__PROBLEM STATEMENT__.
Below are some records. Write out the line that contains "yellow vase: 1 -> 3" and all lines after it, exactly, but not the pictures.

_ _ _

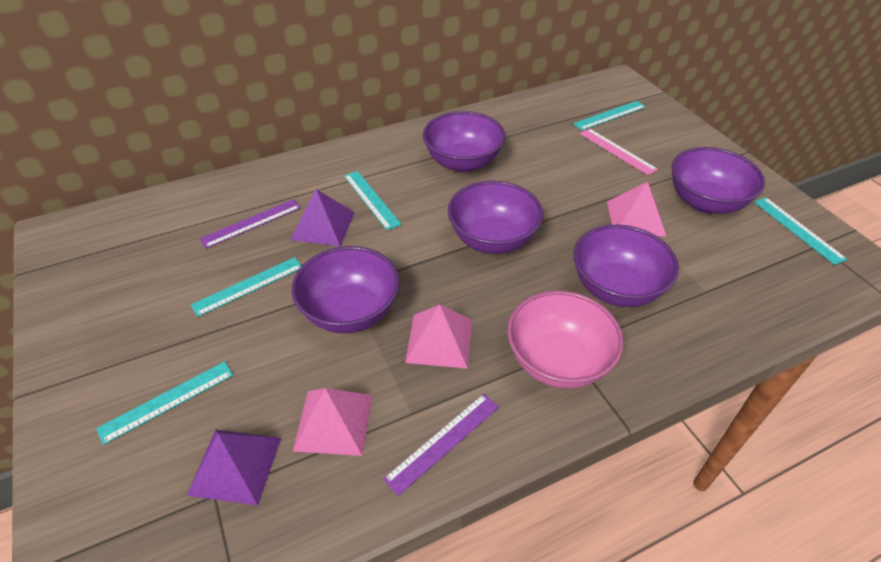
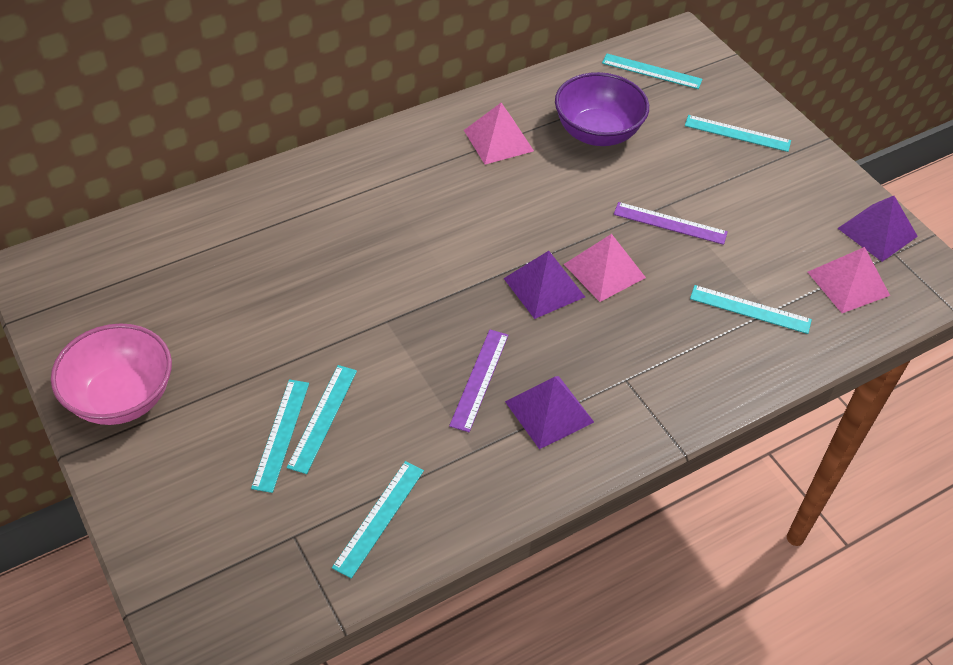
pink ruler: 1 -> 0
purple bowl: 5 -> 1
purple pyramid: 2 -> 3
turquoise ruler: 5 -> 6

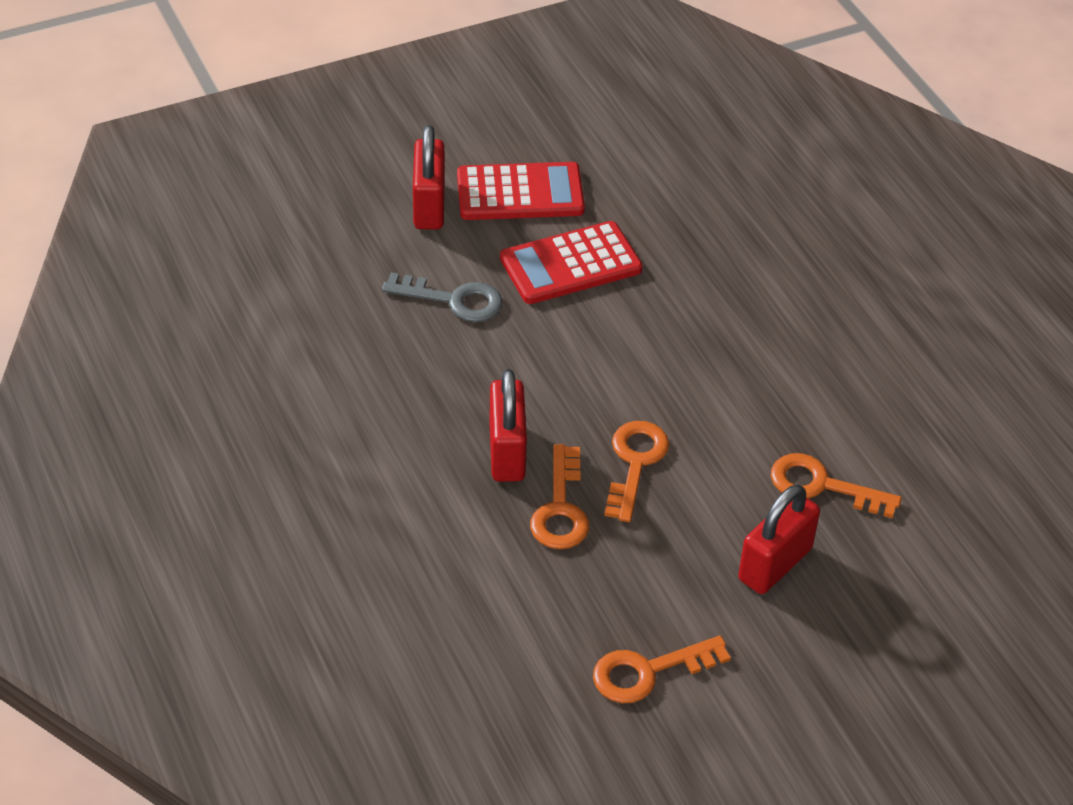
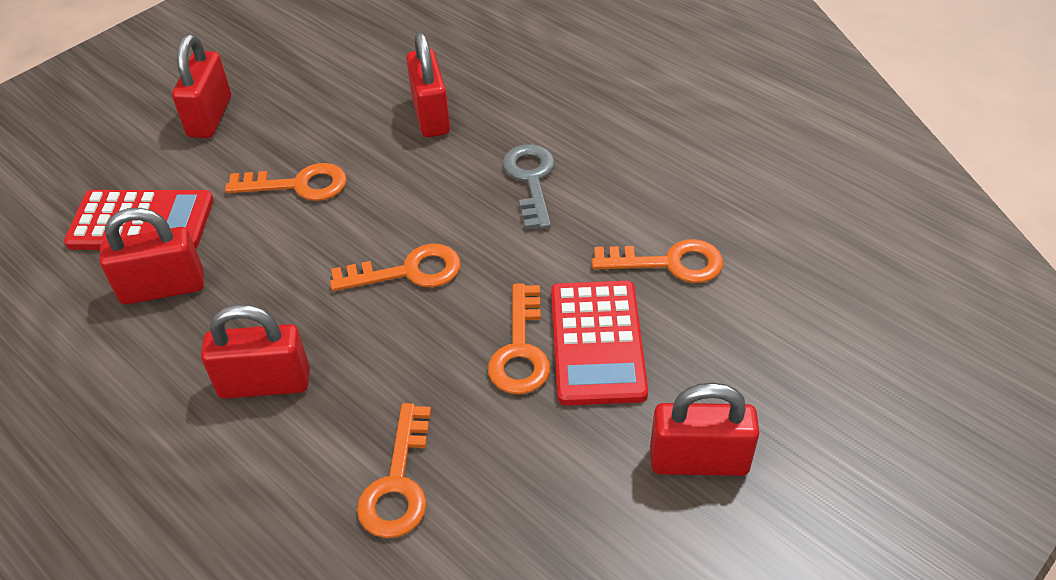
orange key: 4 -> 5
red padlock: 3 -> 5

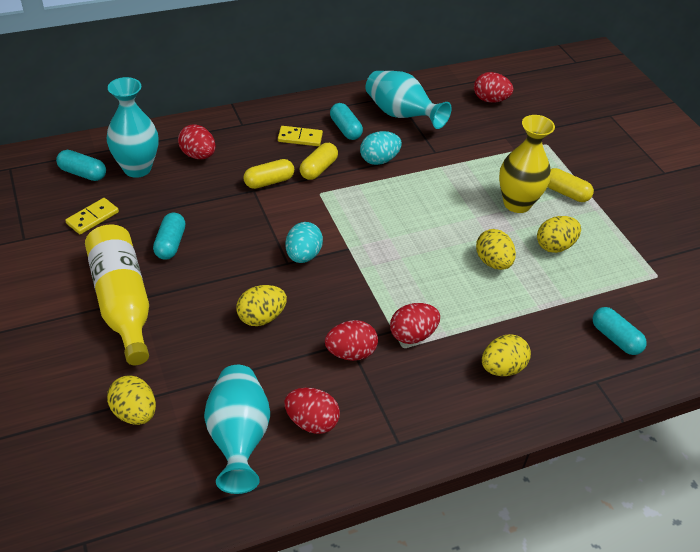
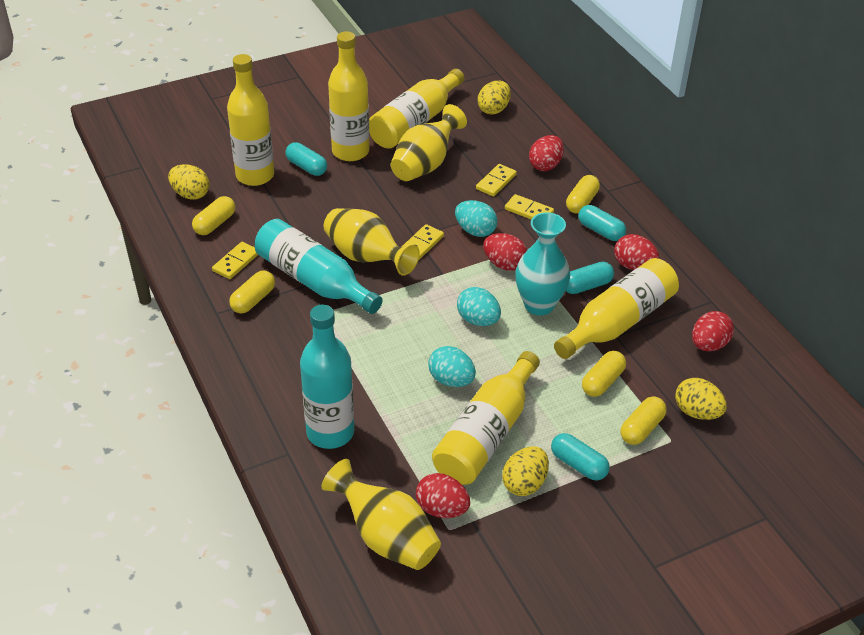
turquoise bottle: 0 -> 2
turquoise egg: 2 -> 3
turquoise vase: 3 -> 1
yellow bottle: 1 -> 5
yellow capsule: 3 -> 5
yellow domino: 2 -> 4
yellow egg: 5 -> 4
yellow vase: 1 -> 3

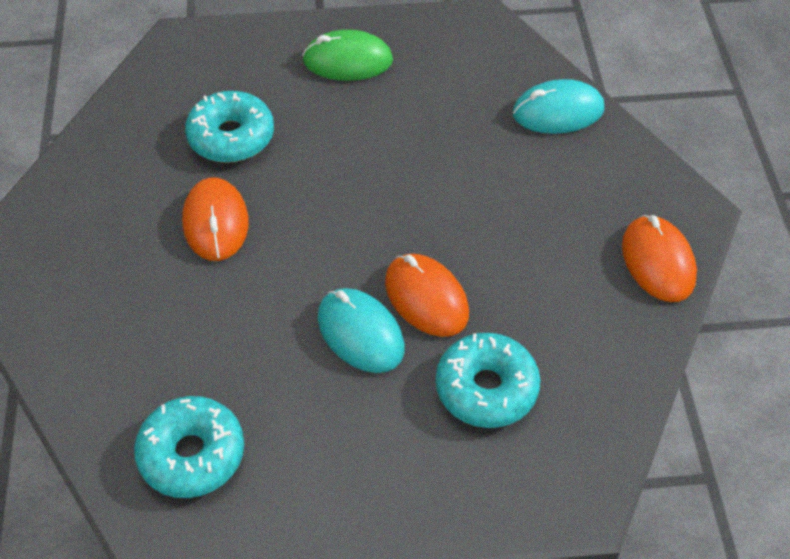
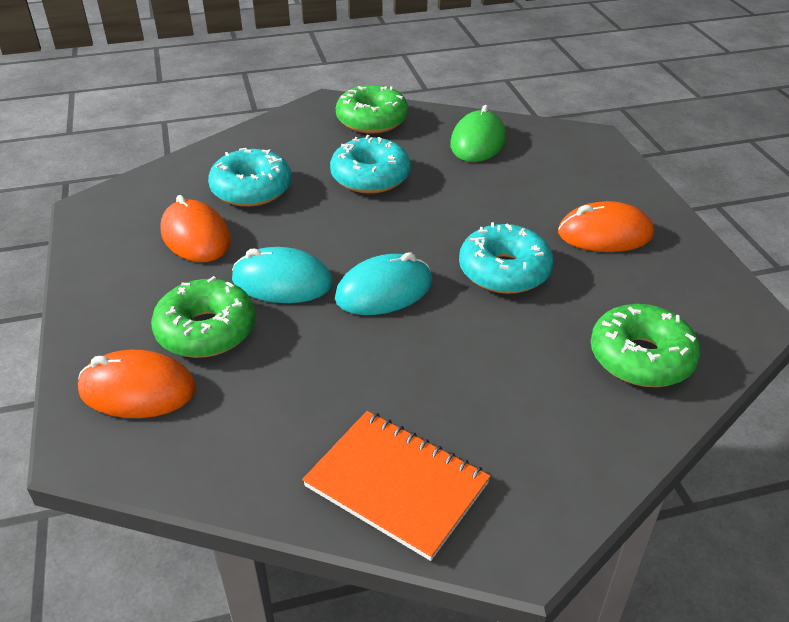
green donut: 0 -> 3
orange notebook: 0 -> 1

_ _ _

__ANSWER BOX__.
yellow vase: 1 -> 3

green donut: 0 -> 3
orange notebook: 0 -> 1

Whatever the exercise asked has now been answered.